Exercise
Look for the word "degrees" in the data below, and copy every line that holds it.
/---
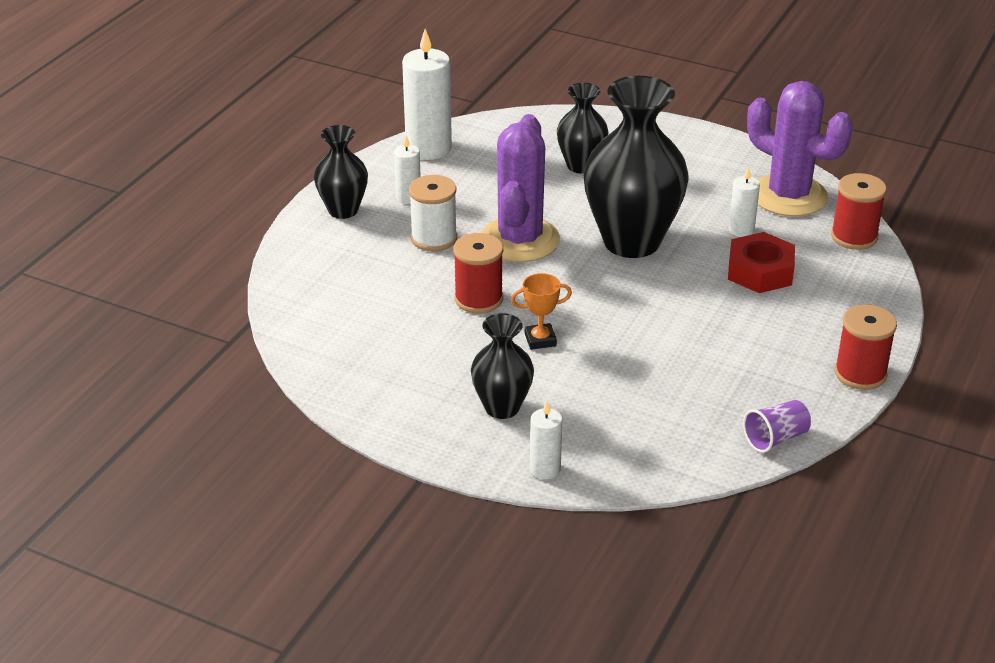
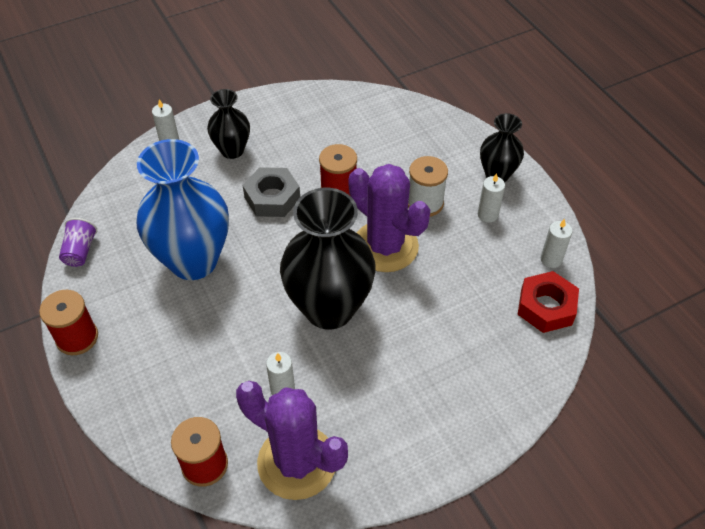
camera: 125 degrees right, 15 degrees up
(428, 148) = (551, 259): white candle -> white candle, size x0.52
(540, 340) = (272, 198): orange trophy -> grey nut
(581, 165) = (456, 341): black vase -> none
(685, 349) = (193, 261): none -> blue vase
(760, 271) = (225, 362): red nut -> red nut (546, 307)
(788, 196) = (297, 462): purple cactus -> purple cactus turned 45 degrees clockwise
\---
Task solution
camera: 125 degrees right, 15 degrees up
(788, 196) = (297, 462): purple cactus -> purple cactus turned 45 degrees clockwise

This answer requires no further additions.